Dataset extract:
..........

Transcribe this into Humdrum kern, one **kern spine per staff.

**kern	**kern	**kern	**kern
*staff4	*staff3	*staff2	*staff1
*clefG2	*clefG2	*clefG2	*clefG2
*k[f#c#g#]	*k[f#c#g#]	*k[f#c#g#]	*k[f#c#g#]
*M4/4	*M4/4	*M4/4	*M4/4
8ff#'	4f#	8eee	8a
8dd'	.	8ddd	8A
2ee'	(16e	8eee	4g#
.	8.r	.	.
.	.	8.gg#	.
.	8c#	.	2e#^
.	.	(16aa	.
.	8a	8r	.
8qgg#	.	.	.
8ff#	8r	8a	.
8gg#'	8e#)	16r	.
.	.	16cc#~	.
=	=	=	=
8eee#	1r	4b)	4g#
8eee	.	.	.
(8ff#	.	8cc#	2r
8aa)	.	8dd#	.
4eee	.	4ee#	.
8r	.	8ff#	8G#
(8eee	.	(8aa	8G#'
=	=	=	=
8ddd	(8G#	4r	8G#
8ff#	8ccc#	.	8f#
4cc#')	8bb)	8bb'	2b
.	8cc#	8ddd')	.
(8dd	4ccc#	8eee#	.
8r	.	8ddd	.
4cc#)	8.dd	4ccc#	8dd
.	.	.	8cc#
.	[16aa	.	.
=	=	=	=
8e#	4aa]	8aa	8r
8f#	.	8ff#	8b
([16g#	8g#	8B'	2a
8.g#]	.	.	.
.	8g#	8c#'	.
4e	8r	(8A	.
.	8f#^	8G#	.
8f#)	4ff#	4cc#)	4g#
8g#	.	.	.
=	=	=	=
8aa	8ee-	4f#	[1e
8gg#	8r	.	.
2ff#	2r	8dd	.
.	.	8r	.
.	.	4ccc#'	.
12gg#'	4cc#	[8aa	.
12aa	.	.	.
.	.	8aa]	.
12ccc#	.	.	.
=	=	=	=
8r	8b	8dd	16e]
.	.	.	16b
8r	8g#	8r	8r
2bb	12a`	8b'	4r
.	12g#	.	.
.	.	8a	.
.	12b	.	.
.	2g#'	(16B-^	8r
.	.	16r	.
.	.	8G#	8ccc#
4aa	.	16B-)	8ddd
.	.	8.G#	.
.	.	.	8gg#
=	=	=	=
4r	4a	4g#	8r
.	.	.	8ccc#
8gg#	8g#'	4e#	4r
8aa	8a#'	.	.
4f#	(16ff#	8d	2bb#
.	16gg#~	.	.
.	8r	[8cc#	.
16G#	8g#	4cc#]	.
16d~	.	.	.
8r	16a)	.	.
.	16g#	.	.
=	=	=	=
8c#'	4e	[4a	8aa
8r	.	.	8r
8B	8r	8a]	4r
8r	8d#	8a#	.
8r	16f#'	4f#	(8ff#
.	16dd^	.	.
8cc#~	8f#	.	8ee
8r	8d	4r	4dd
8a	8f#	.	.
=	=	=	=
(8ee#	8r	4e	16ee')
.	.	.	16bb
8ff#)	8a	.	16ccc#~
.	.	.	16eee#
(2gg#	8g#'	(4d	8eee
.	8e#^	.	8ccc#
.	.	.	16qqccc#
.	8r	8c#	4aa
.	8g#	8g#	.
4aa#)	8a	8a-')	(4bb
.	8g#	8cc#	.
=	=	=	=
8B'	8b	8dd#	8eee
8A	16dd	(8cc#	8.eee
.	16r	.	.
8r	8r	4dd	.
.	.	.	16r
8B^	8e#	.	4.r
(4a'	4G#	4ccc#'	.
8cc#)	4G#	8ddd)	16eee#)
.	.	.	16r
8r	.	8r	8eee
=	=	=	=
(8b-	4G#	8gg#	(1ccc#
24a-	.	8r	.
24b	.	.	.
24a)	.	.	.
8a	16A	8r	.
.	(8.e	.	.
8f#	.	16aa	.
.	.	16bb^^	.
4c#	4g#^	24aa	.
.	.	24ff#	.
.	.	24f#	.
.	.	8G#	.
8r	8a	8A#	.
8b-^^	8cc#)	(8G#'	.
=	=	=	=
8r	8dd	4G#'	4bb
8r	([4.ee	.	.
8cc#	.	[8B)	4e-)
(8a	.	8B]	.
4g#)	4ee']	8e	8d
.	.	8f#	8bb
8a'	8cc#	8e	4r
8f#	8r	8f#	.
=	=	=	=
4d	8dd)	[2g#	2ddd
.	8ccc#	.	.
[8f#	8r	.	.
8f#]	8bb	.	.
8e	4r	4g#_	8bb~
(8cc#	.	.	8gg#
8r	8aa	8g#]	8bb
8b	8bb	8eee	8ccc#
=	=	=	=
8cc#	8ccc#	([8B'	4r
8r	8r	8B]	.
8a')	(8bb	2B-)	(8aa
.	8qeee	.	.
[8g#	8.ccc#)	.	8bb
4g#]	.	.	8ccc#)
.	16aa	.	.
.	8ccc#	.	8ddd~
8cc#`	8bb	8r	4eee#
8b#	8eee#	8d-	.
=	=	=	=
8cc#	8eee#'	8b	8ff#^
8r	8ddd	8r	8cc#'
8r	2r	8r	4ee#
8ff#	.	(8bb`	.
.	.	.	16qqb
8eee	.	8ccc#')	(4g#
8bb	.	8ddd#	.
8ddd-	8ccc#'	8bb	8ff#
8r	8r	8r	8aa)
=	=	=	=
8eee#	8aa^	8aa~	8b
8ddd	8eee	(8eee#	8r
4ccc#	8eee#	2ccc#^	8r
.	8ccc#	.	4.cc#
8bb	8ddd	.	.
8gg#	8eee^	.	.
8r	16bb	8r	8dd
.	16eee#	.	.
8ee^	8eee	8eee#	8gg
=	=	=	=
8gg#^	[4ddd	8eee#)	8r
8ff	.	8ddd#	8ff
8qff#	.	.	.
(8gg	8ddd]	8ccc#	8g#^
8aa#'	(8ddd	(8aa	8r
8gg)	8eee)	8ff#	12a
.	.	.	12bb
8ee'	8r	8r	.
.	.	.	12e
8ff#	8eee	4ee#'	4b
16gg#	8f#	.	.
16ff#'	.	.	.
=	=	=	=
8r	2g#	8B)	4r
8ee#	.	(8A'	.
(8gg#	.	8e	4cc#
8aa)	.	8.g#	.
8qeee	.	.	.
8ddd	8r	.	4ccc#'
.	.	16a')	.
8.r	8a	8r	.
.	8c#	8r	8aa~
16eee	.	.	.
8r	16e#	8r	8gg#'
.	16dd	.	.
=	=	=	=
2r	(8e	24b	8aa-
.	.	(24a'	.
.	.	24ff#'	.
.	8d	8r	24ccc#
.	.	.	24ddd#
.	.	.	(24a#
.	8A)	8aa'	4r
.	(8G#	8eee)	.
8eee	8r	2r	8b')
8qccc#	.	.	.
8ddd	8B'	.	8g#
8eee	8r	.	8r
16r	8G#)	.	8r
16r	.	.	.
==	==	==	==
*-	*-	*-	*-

..........

Task: How many lines in the listing above contain the string "kern"? Reply with the number alone.

Full output: 2